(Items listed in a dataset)
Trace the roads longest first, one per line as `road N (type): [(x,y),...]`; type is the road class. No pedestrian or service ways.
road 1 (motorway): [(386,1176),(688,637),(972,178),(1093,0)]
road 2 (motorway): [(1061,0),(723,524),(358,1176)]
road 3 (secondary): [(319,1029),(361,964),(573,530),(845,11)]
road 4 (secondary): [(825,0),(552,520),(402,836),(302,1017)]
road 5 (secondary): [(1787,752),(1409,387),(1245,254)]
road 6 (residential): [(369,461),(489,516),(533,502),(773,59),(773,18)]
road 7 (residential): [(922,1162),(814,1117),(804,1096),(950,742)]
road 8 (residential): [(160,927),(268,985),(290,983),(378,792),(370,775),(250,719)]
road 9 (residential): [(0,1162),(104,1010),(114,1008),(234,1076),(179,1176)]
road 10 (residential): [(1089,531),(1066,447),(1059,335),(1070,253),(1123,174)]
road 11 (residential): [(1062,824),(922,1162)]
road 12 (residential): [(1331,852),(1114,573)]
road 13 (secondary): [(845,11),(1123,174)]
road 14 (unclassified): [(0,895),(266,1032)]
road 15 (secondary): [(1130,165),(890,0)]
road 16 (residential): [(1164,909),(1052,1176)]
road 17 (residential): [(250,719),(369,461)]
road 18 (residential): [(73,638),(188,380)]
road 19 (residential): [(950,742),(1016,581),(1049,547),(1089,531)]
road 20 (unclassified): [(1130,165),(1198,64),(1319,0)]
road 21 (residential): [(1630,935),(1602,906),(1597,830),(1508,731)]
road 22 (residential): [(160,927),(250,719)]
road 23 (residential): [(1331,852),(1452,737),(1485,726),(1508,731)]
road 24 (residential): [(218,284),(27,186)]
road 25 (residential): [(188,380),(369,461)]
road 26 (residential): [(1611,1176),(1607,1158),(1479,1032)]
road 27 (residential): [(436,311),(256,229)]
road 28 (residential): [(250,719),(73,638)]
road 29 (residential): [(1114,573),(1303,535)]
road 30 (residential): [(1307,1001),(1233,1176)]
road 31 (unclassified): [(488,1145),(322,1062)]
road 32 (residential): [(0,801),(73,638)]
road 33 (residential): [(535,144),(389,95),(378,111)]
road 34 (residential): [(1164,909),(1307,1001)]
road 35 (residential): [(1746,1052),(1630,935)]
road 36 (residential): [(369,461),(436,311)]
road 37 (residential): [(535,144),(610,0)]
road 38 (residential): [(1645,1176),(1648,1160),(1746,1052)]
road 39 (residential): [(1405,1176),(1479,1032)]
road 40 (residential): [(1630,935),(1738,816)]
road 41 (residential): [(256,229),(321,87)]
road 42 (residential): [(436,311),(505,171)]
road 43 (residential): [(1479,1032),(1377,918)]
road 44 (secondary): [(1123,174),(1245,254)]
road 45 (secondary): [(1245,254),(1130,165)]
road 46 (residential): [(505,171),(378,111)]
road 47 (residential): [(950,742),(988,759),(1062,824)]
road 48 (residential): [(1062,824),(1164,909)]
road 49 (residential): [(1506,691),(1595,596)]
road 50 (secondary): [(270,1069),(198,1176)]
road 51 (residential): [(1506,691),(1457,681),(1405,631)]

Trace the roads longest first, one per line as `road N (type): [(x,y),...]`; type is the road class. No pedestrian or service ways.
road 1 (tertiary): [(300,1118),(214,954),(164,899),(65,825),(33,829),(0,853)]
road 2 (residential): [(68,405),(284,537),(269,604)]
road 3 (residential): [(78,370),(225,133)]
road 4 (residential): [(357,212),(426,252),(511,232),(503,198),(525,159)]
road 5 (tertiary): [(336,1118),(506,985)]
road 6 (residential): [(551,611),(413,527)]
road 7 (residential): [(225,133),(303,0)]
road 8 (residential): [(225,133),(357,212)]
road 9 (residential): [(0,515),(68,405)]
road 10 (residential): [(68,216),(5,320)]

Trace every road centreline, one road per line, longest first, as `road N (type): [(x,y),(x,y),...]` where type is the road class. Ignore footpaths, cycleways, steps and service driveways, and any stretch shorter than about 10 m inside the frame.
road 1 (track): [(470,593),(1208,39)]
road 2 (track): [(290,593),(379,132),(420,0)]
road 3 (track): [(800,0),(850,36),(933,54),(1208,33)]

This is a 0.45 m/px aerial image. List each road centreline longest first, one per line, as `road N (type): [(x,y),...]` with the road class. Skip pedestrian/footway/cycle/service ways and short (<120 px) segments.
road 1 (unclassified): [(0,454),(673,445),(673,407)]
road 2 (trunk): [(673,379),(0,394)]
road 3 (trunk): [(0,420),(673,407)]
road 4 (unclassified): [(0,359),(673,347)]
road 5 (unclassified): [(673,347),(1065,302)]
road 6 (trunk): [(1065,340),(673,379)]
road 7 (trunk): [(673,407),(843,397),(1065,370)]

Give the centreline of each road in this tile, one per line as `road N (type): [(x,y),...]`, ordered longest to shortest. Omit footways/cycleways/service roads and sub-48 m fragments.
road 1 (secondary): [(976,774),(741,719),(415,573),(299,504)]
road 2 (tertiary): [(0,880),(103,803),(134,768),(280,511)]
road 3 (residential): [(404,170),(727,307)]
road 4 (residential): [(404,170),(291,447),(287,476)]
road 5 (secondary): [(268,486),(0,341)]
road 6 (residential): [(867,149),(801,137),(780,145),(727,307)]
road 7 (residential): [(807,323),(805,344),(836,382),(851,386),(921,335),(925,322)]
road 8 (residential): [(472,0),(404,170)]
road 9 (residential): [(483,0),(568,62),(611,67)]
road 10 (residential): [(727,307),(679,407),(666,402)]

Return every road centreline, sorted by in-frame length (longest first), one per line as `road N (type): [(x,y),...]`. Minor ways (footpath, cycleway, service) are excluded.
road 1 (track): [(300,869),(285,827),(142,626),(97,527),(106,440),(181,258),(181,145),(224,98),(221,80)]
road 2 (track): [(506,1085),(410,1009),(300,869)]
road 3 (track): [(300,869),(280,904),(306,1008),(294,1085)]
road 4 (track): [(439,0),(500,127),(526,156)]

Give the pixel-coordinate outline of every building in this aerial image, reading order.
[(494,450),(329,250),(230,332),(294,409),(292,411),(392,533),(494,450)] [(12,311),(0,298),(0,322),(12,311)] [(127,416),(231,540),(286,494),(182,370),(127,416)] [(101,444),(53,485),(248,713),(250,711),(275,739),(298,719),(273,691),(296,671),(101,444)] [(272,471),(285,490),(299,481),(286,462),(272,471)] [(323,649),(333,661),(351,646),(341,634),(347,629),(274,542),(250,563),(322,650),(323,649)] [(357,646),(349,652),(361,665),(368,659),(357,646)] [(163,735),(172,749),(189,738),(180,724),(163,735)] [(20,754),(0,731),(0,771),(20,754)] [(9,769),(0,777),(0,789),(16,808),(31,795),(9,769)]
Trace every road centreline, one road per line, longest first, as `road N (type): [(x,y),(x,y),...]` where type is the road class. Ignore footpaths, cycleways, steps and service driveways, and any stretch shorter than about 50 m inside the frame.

■ Aim of the task:
The answer should contain every line of the data, unchanged.

■ Written solution:
Trace the roads longest first, one per line as `road N (type): [(x,y),...]`; type is the road class. No pedestrian or service ways.
road 1 (motorway): [(386,1176),(688,637),(972,178),(1093,0)]
road 2 (motorway): [(1061,0),(723,524),(358,1176)]
road 3 (secondary): [(319,1029),(361,964),(573,530),(845,11)]
road 4 (secondary): [(825,0),(552,520),(402,836),(302,1017)]
road 5 (secondary): [(1787,752),(1409,387),(1245,254)]
road 6 (residential): [(369,461),(489,516),(533,502),(773,59),(773,18)]
road 7 (residential): [(922,1162),(814,1117),(804,1096),(950,742)]
road 8 (residential): [(160,927),(268,985),(290,983),(378,792),(370,775),(250,719)]
road 9 (residential): [(0,1162),(104,1010),(114,1008),(234,1076),(179,1176)]
road 10 (residential): [(1089,531),(1066,447),(1059,335),(1070,253),(1123,174)]
road 11 (residential): [(1062,824),(922,1162)]
road 12 (residential): [(1331,852),(1114,573)]
road 13 (secondary): [(845,11),(1123,174)]
road 14 (unclassified): [(0,895),(266,1032)]
road 15 (secondary): [(1130,165),(890,0)]
road 16 (residential): [(1164,909),(1052,1176)]
road 17 (residential): [(250,719),(369,461)]
road 18 (residential): [(73,638),(188,380)]
road 19 (residential): [(950,742),(1016,581),(1049,547),(1089,531)]
road 20 (unclassified): [(1130,165),(1198,64),(1319,0)]
road 21 (residential): [(1630,935),(1602,906),(1597,830),(1508,731)]
road 22 (residential): [(160,927),(250,719)]
road 23 (residential): [(1331,852),(1452,737),(1485,726),(1508,731)]
road 24 (residential): [(218,284),(27,186)]
road 25 (residential): [(188,380),(369,461)]
road 26 (residential): [(1611,1176),(1607,1158),(1479,1032)]
road 27 (residential): [(436,311),(256,229)]
road 28 (residential): [(250,719),(73,638)]
road 29 (residential): [(1114,573),(1303,535)]
road 30 (residential): [(1307,1001),(1233,1176)]
road 31 (unclassified): [(488,1145),(322,1062)]
road 32 (residential): [(0,801),(73,638)]
road 33 (residential): [(535,144),(389,95),(378,111)]
road 34 (residential): [(1164,909),(1307,1001)]
road 35 (residential): [(1746,1052),(1630,935)]
road 36 (residential): [(369,461),(436,311)]
road 37 (residential): [(535,144),(610,0)]
road 38 (residential): [(1645,1176),(1648,1160),(1746,1052)]
road 39 (residential): [(1405,1176),(1479,1032)]
road 40 (residential): [(1630,935),(1738,816)]
road 41 (residential): [(256,229),(321,87)]
road 42 (residential): [(436,311),(505,171)]
road 43 (residential): [(1479,1032),(1377,918)]
road 44 (secondary): [(1123,174),(1245,254)]
road 45 (secondary): [(1245,254),(1130,165)]
road 46 (residential): [(505,171),(378,111)]
road 47 (residential): [(950,742),(988,759),(1062,824)]
road 48 (residential): [(1062,824),(1164,909)]
road 49 (residential): [(1506,691),(1595,596)]
road 50 (secondary): [(270,1069),(198,1176)]
road 51 (residential): [(1506,691),(1457,681),(1405,631)]

Trace the roads longest first, one per line as `road N (type): [(x,y),...]`; type is the road class. No pedestrian or service ways.
road 1 (tertiary): [(300,1118),(214,954),(164,899),(65,825),(33,829),(0,853)]
road 2 (residential): [(68,405),(284,537),(269,604)]
road 3 (residential): [(78,370),(225,133)]
road 4 (residential): [(357,212),(426,252),(511,232),(503,198),(525,159)]
road 5 (tertiary): [(336,1118),(506,985)]
road 6 (residential): [(551,611),(413,527)]
road 7 (residential): [(225,133),(303,0)]
road 8 (residential): [(225,133),(357,212)]
road 9 (residential): [(0,515),(68,405)]
road 10 (residential): [(68,216),(5,320)]

Trace every road centreline, one road per line, longest first, as `road N (type): [(x,y),(x,y),...]` where type is the road class. Ignore footpaths, cycleways, steps and service driveways, and any stretch shorter than about 10 m inside the frame.
road 1 (track): [(470,593),(1208,39)]
road 2 (track): [(290,593),(379,132),(420,0)]
road 3 (track): [(800,0),(850,36),(933,54),(1208,33)]

This is a 0.45 m/px aerial image. List each road centreline longest first, one per line, as `road N (type): [(x,y),...]` with the road class. Skip pedestrian/footway/cycle/service ways and short (<120 px) segments.
road 1 (unclassified): [(0,454),(673,445),(673,407)]
road 2 (trunk): [(673,379),(0,394)]
road 3 (trunk): [(0,420),(673,407)]
road 4 (unclassified): [(0,359),(673,347)]
road 5 (unclassified): [(673,347),(1065,302)]
road 6 (trunk): [(1065,340),(673,379)]
road 7 (trunk): [(673,407),(843,397),(1065,370)]

Give the centreline of each road in this tile, one per line as `road N (type): [(x,y),...]`, ordered longest to shortest. Omit footways/cycleways/service roads and sub-48 m fragments.
road 1 (secondary): [(976,774),(741,719),(415,573),(299,504)]
road 2 (tertiary): [(0,880),(103,803),(134,768),(280,511)]
road 3 (residential): [(404,170),(727,307)]
road 4 (residential): [(404,170),(291,447),(287,476)]
road 5 (secondary): [(268,486),(0,341)]
road 6 (residential): [(867,149),(801,137),(780,145),(727,307)]
road 7 (residential): [(807,323),(805,344),(836,382),(851,386),(921,335),(925,322)]
road 8 (residential): [(472,0),(404,170)]
road 9 (residential): [(483,0),(568,62),(611,67)]
road 10 (residential): [(727,307),(679,407),(666,402)]

Return every road centreline, sorted by in-frame length (longest first), one per line as `road N (type): [(x,y),...]`. Minor ways (footpath, cycleway, service) are excluded.
road 1 (track): [(300,869),(285,827),(142,626),(97,527),(106,440),(181,258),(181,145),(224,98),(221,80)]
road 2 (track): [(506,1085),(410,1009),(300,869)]
road 3 (track): [(300,869),(280,904),(306,1008),(294,1085)]
road 4 (track): [(439,0),(500,127),(526,156)]

Give the pixel-coordinate outline of every building in this aerial image, reading order.
[(494,450),(329,250),(230,332),(294,409),(292,411),(392,533),(494,450)] [(12,311),(0,298),(0,322),(12,311)] [(127,416),(231,540),(286,494),(182,370),(127,416)] [(101,444),(53,485),(248,713),(250,711),(275,739),(298,719),(273,691),(296,671),(101,444)] [(272,471),(285,490),(299,481),(286,462),(272,471)] [(323,649),(333,661),(351,646),(341,634),(347,629),(274,542),(250,563),(322,650),(323,649)] [(357,646),(349,652),(361,665),(368,659),(357,646)] [(163,735),(172,749),(189,738),(180,724),(163,735)] [(20,754),(0,731),(0,771),(20,754)] [(9,769),(0,777),(0,789),(16,808),(31,795),(9,769)]
Trace every road centreline, one road per line, longest first, as `road N (type): [(x,y),(x,y),...]` where type is the road class. Ignore footpaths, cycleways, steps and service driveways, and any stretch shorter than about 50 m inside the frame.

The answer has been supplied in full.